Before-and-after change data
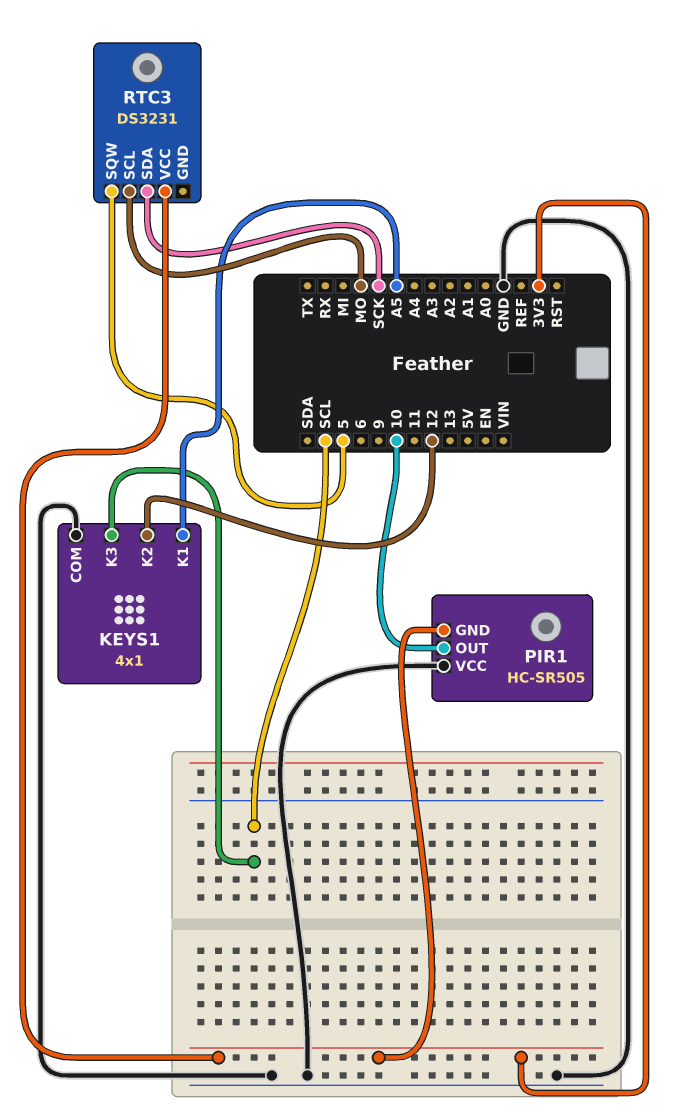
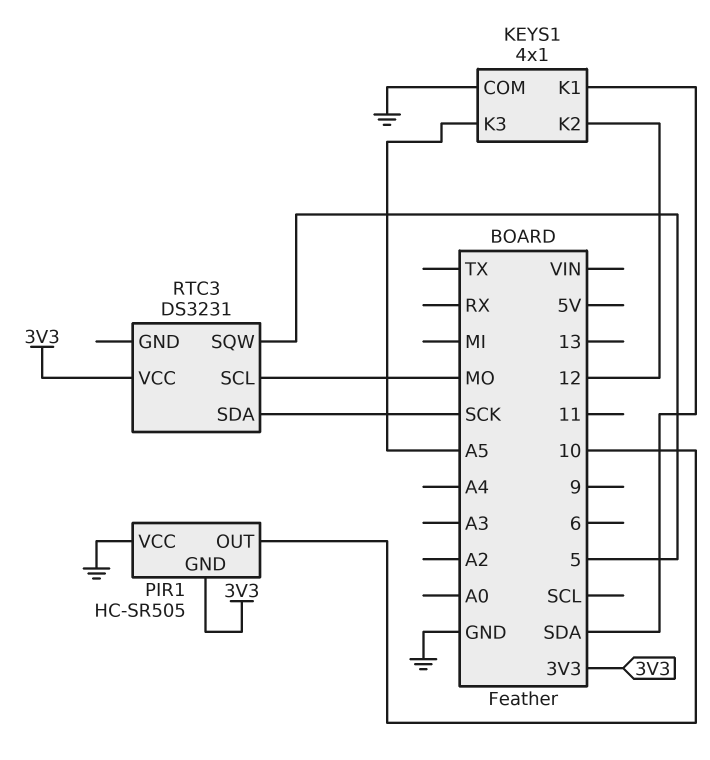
KEYS1 pin K1: A5 -> SDA
KEYS1 pin K3: SCL -> A5

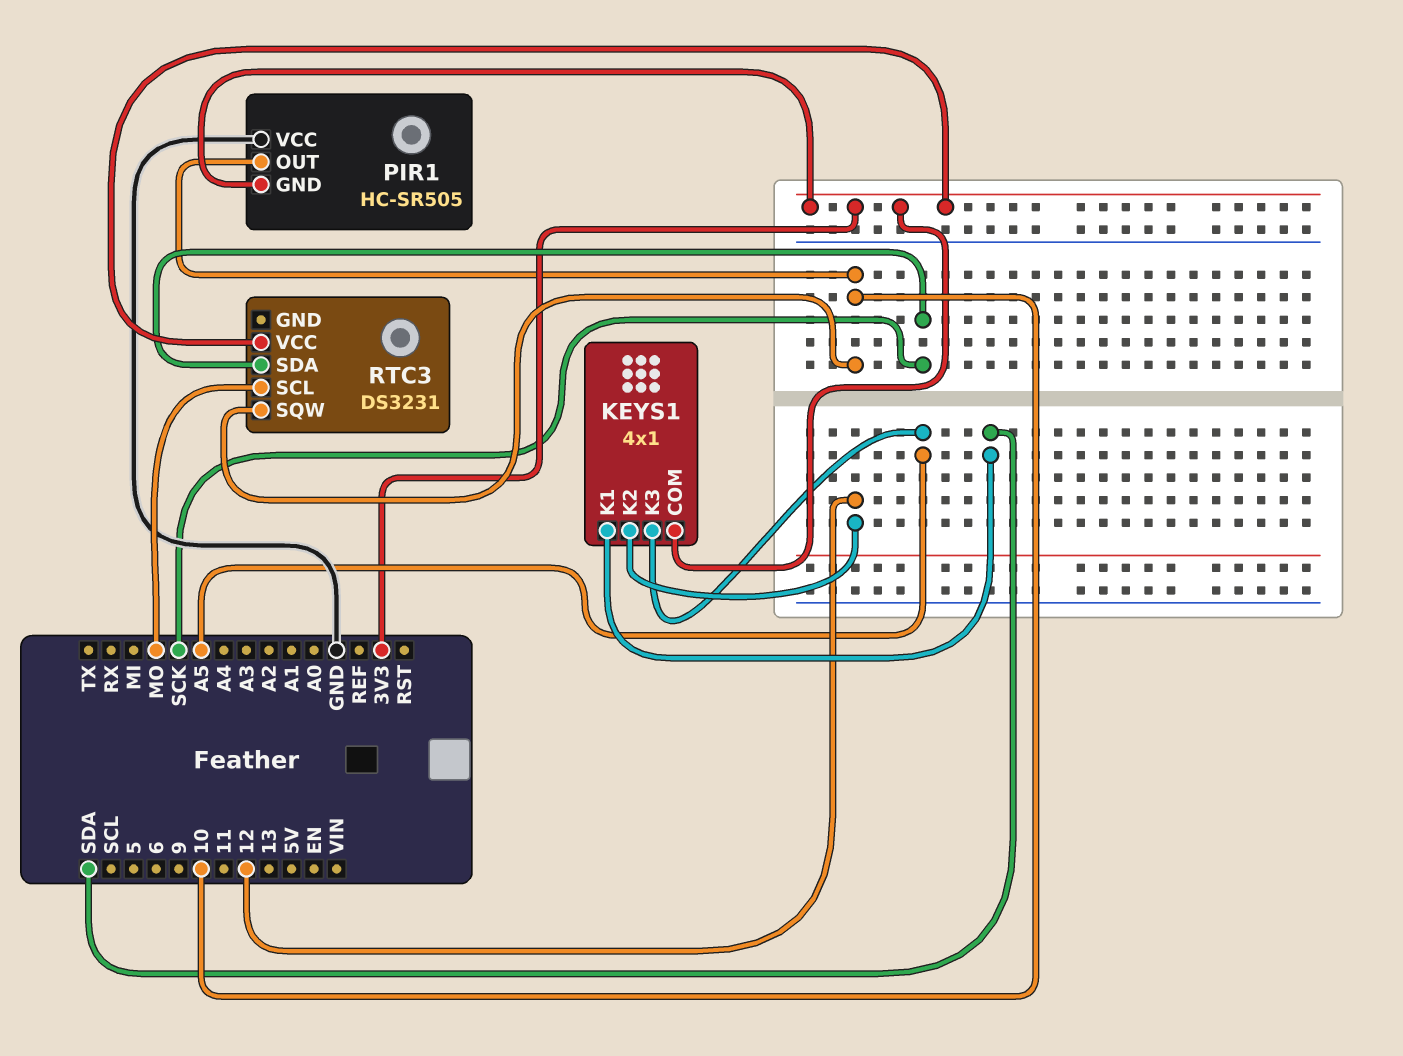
KEYS1 pin COM: GND -> 3V3
RTC3 pin SQW: 5 -> 10

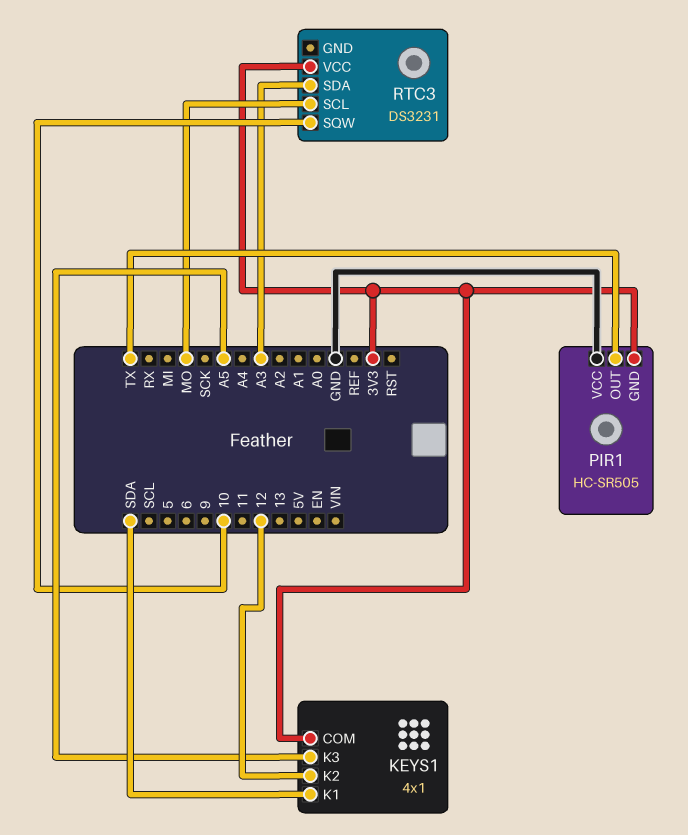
PIR1 pin OUT: 10 -> TX
RTC3 pin SDA: SCK -> A3

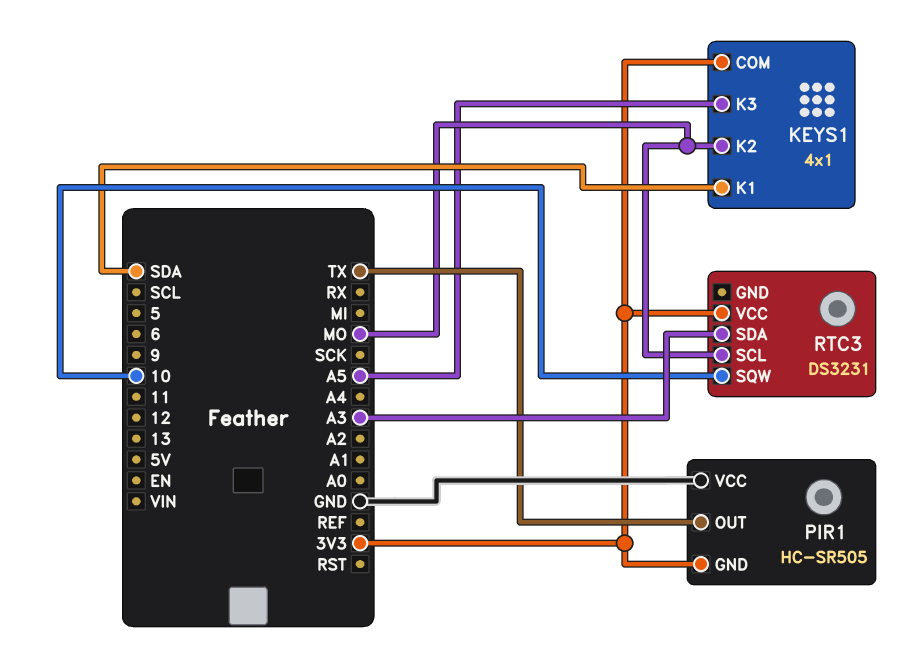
KEYS1 pin K2: 12 -> MO

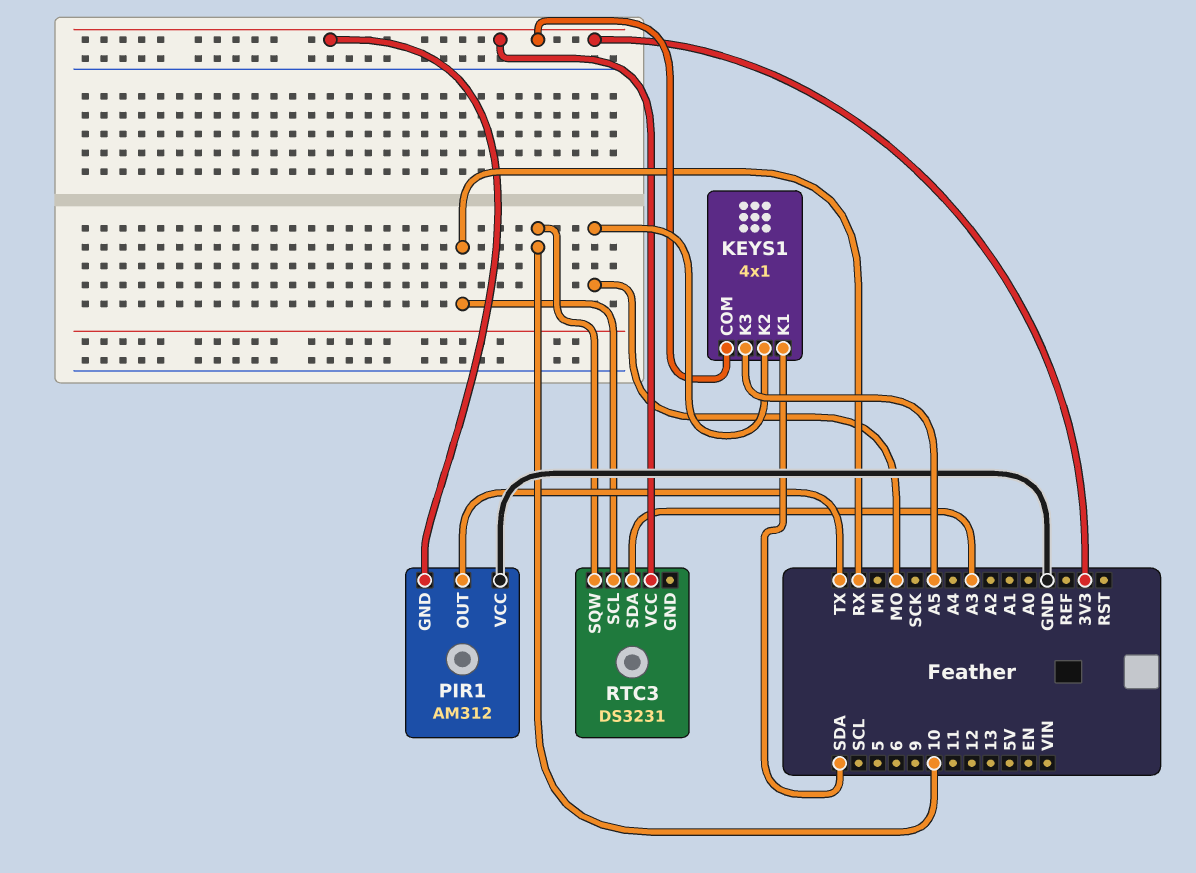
PIR1: HC-SR505 -> AM312
RTC3 pin SCL: MO -> RX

= Task details =
Each record above is to be written out exactly; the pictures are not.

= Task solution =
KEYS1 pin K1: A5 -> SDA
KEYS1 pin K3: SCL -> A5

KEYS1 pin COM: GND -> 3V3
RTC3 pin SQW: 5 -> 10

PIR1 pin OUT: 10 -> TX
RTC3 pin SDA: SCK -> A3

KEYS1 pin K2: 12 -> MO

PIR1: HC-SR505 -> AM312
RTC3 pin SCL: MO -> RX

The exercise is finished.